Problem details. The needed output is the run of lines below from the one containing "(439, 246) = (542, 415): turquoise" through the one containing "(598, 519) = (646, 490): pink", copied exactly and free of pictures.

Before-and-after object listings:
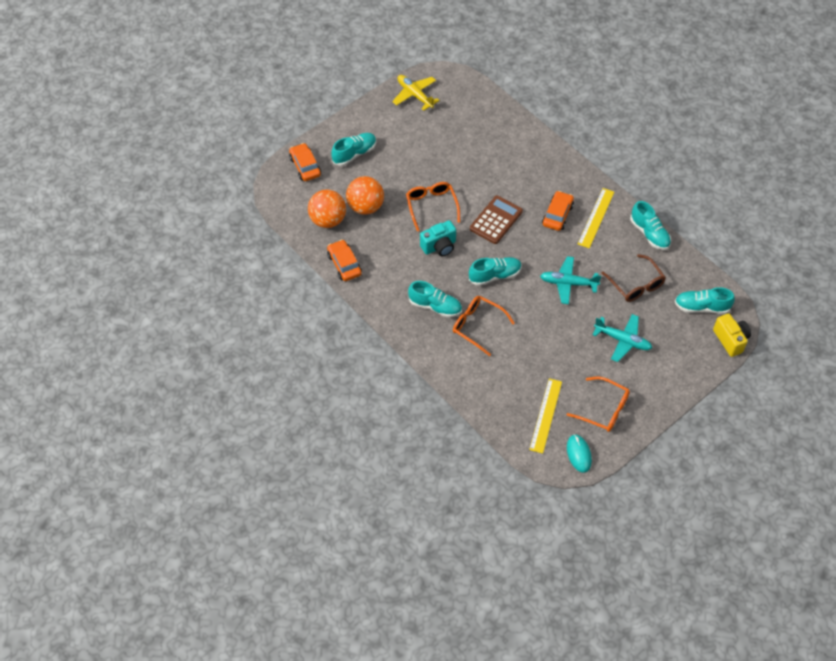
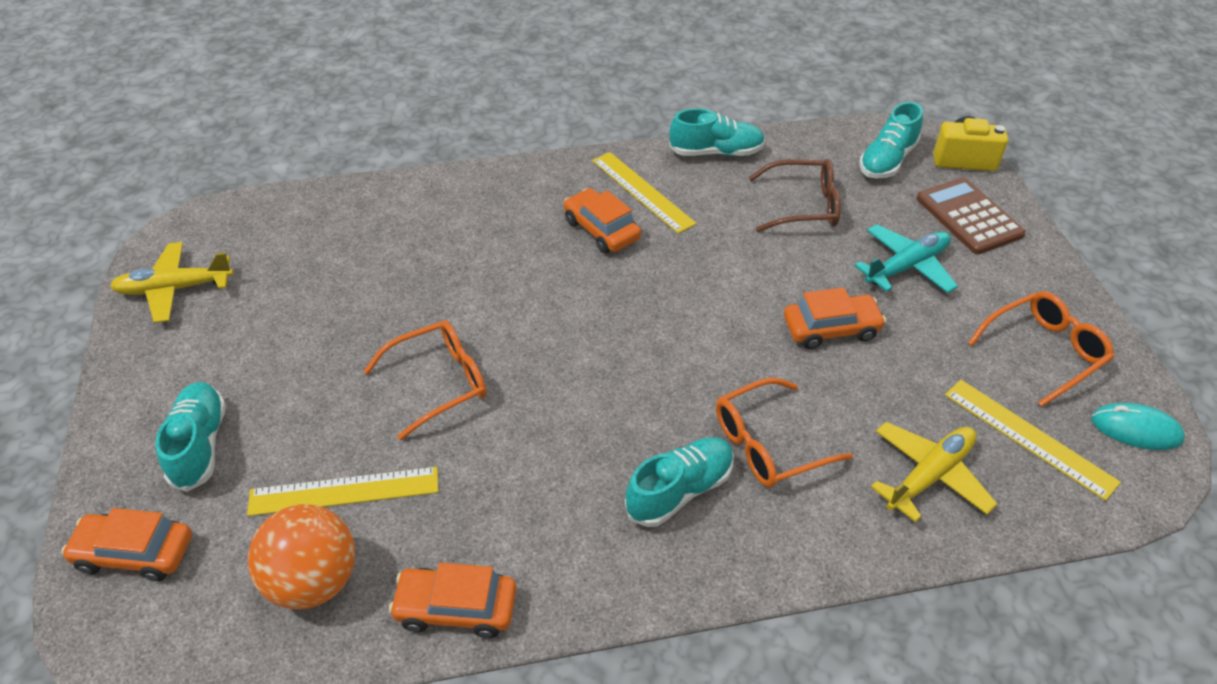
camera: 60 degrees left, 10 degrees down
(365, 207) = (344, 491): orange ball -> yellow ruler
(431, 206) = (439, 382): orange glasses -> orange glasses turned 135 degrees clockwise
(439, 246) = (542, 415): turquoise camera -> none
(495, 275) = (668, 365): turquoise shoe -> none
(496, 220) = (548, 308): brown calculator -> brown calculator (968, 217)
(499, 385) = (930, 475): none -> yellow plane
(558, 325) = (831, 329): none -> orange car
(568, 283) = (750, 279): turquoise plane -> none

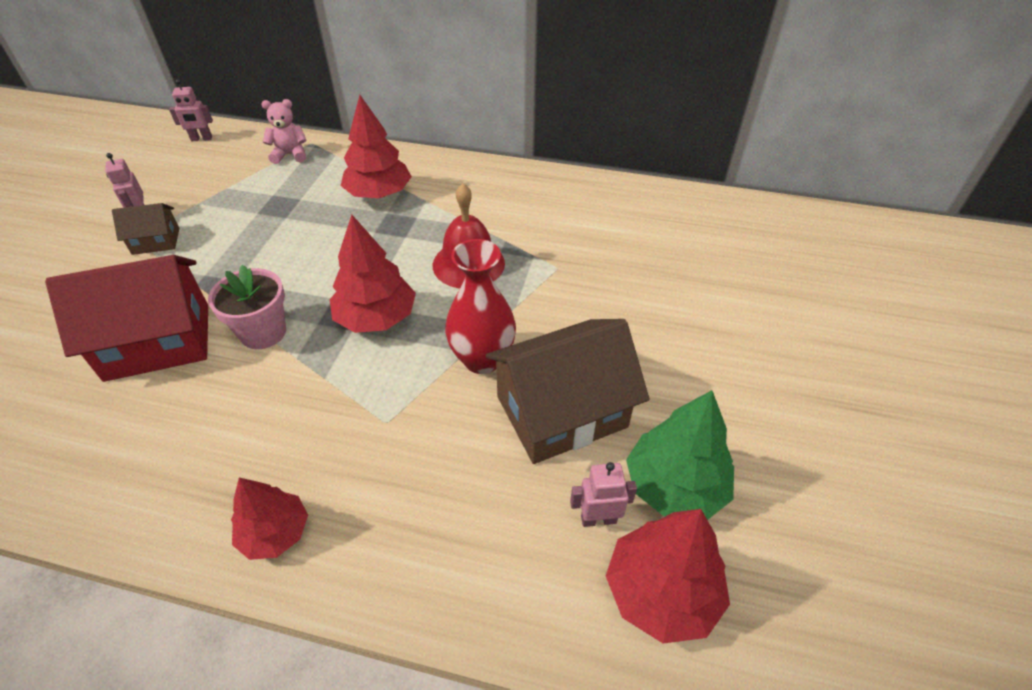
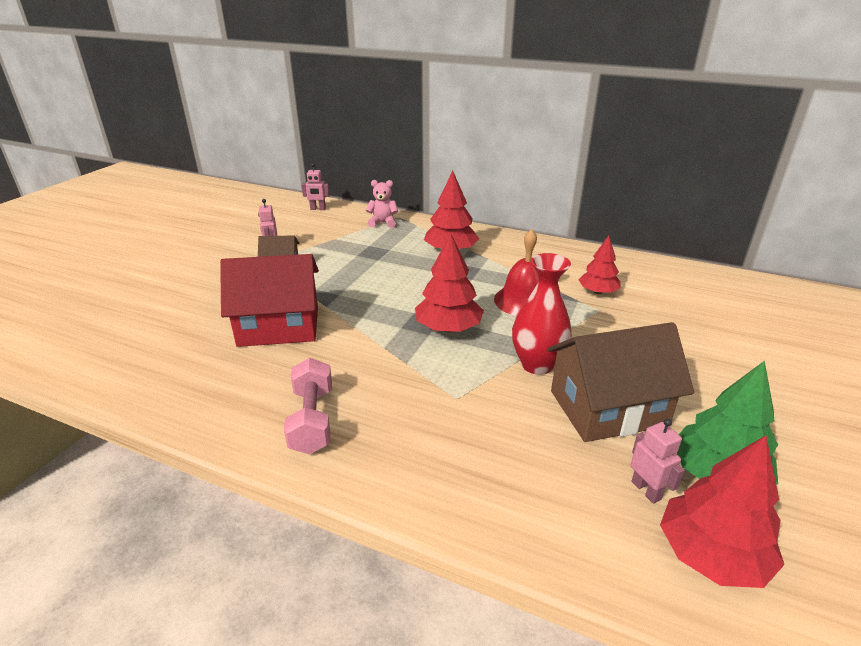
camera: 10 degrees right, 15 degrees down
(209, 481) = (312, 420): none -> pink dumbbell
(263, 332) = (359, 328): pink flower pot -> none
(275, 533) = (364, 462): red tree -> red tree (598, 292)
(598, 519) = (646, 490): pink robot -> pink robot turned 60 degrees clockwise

==

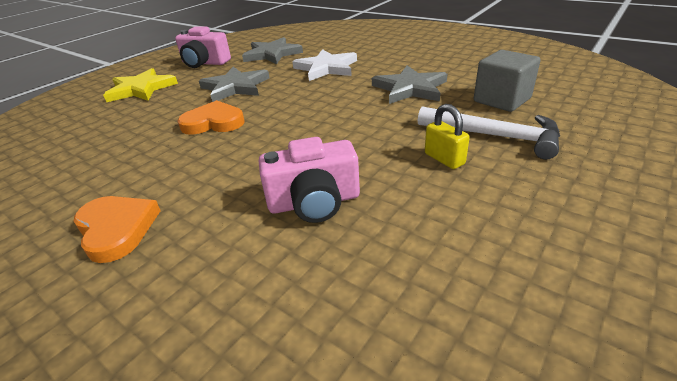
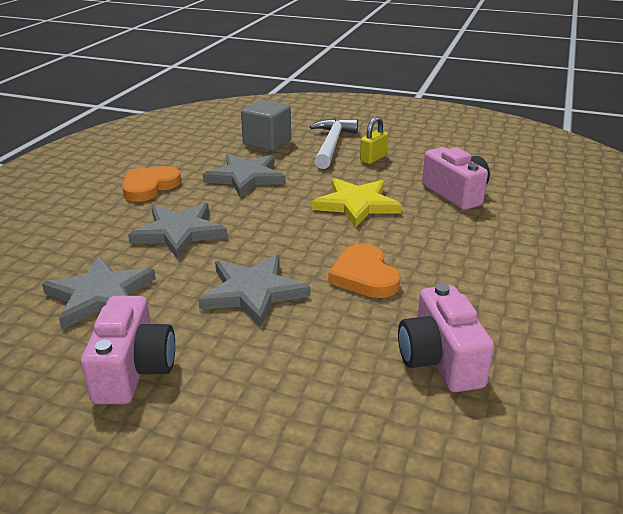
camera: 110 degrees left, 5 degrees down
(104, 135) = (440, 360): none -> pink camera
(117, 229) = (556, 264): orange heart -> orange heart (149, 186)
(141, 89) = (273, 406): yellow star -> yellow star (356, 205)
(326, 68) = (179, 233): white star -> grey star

Your solution.
(439, 246) = (542, 415): turquoise camera -> none
(495, 275) = (668, 365): turquoise shoe -> none
(496, 220) = (548, 308): brown calculator -> brown calculator (968, 217)
(499, 385) = (930, 475): none -> yellow plane
(558, 325) = (831, 329): none -> orange car
(568, 283) = (750, 279): turquoise plane -> none

camera: 10 degrees right, 15 degrees down
(209, 481) = (312, 420): none -> pink dumbbell
(263, 332) = (359, 328): pink flower pot -> none
(275, 533) = (364, 462): red tree -> red tree (598, 292)
(598, 519) = (646, 490): pink robot -> pink robot turned 60 degrees clockwise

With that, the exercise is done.